● **EXERCISE AIM**: Go line by line through the data and copy those with the word "strawberry".

● **DATASET EXTRACT**:
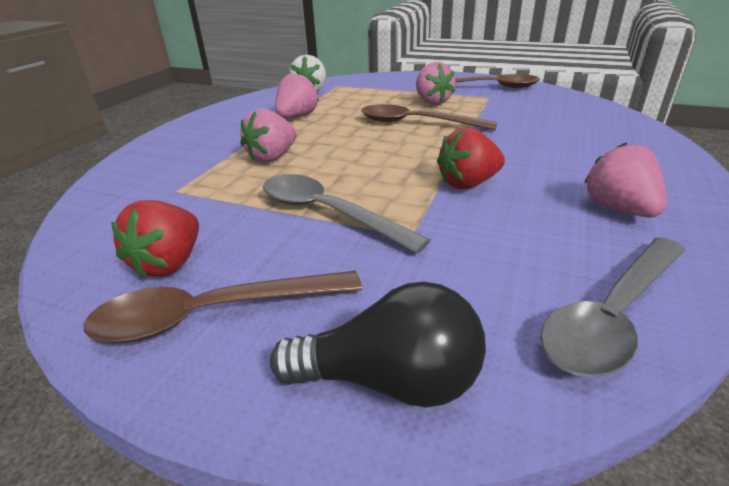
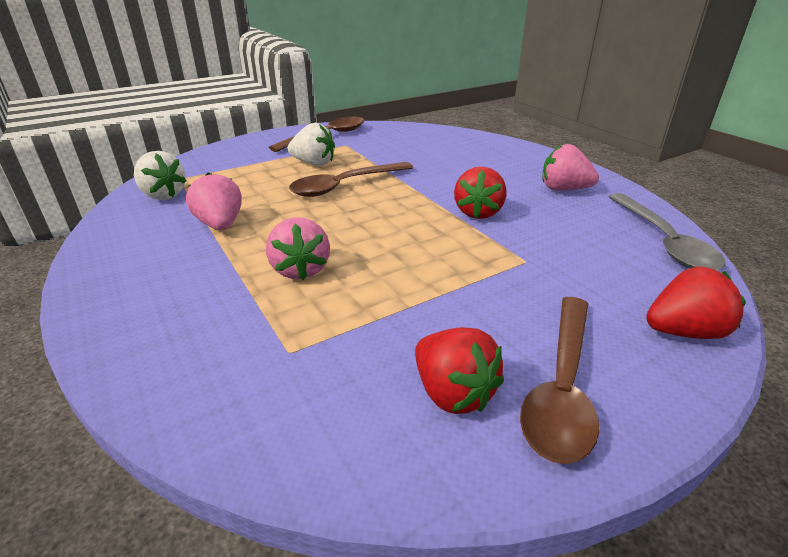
camera: 55 degrees left, 0 degrees up
(328, 213) = (455, 281): grey spoon -> none
(390, 380) = (683, 331): black light bulb -> red strawberry
(432, 102) = (314, 163): pink strawberry -> white strawberry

● **TASK OUTPUT**:
(390, 380) = (683, 331): black light bulb -> red strawberry
(432, 102) = (314, 163): pink strawberry -> white strawberry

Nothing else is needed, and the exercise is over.